=== Section Start ===

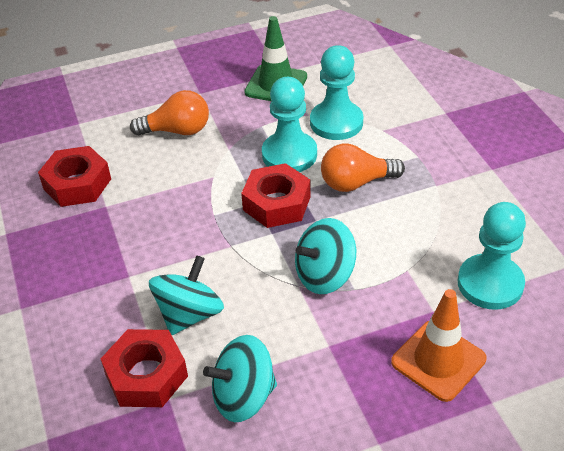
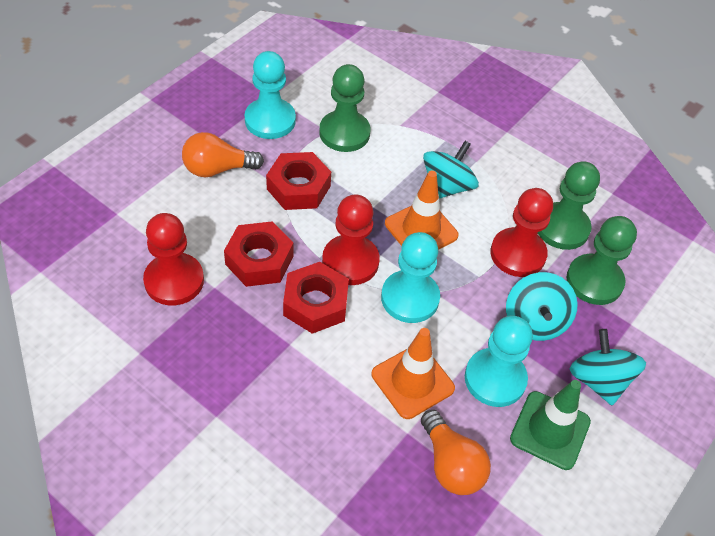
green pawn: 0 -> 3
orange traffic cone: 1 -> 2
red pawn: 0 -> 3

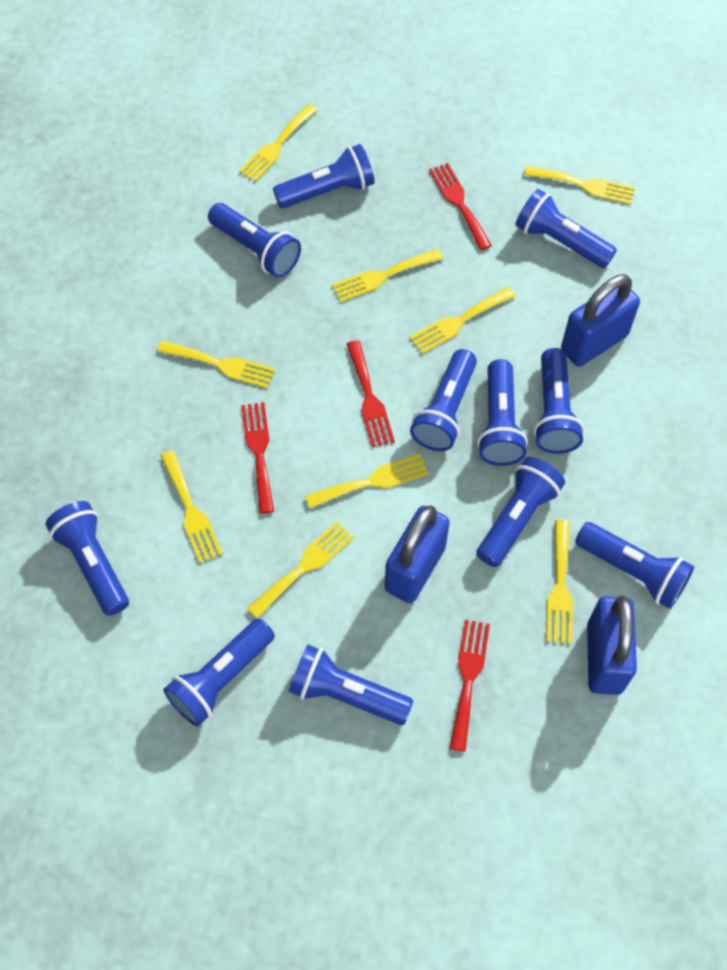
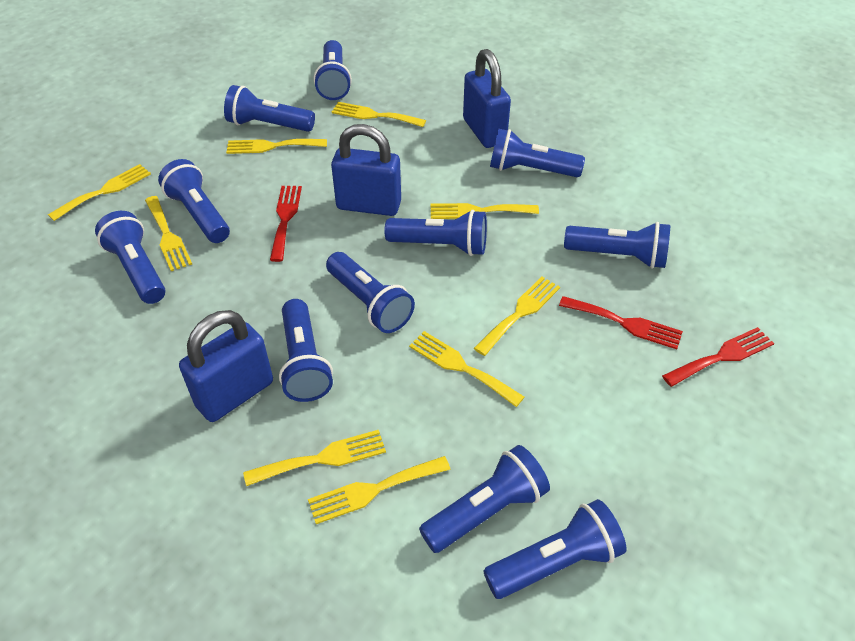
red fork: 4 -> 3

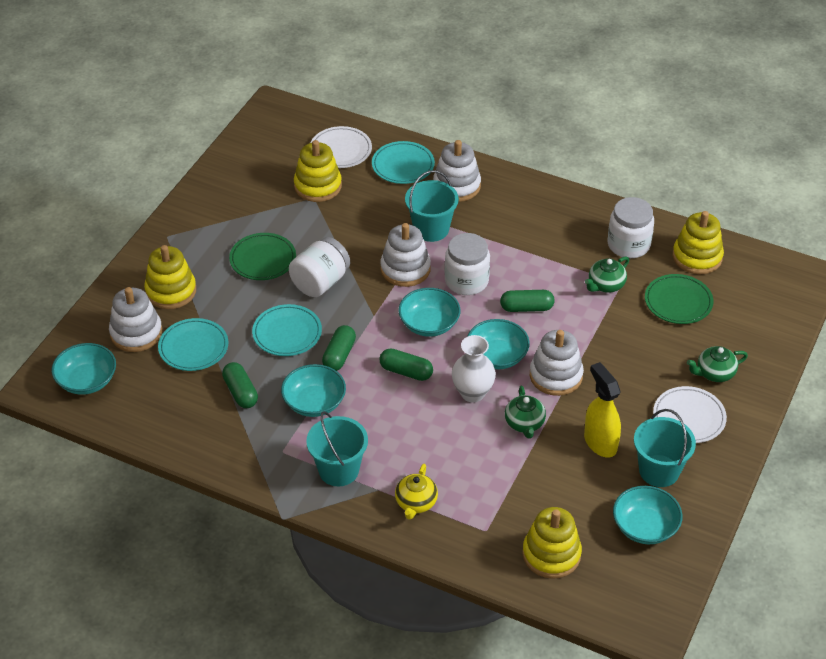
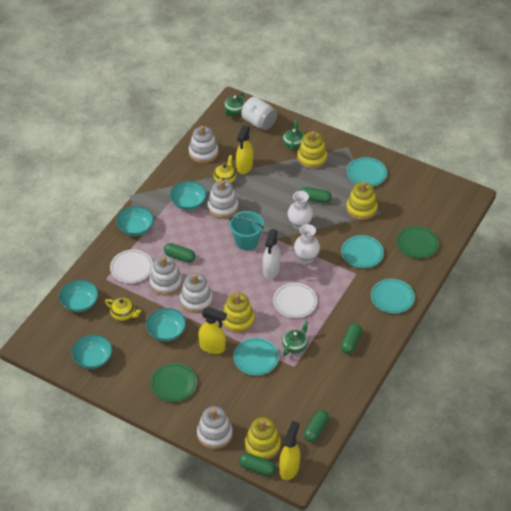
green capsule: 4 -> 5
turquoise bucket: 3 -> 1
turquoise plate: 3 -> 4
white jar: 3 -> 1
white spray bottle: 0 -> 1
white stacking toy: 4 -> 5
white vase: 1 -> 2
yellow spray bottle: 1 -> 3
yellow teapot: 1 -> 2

=== Section End ===

■ What is being asked:
From the line holding "turquoise bucket: 3 -> 1" down to the last line of the records above, restate each line exactly as written.

■ Result:
turquoise bucket: 3 -> 1
turquoise plate: 3 -> 4
white jar: 3 -> 1
white spray bottle: 0 -> 1
white stacking toy: 4 -> 5
white vase: 1 -> 2
yellow spray bottle: 1 -> 3
yellow teapot: 1 -> 2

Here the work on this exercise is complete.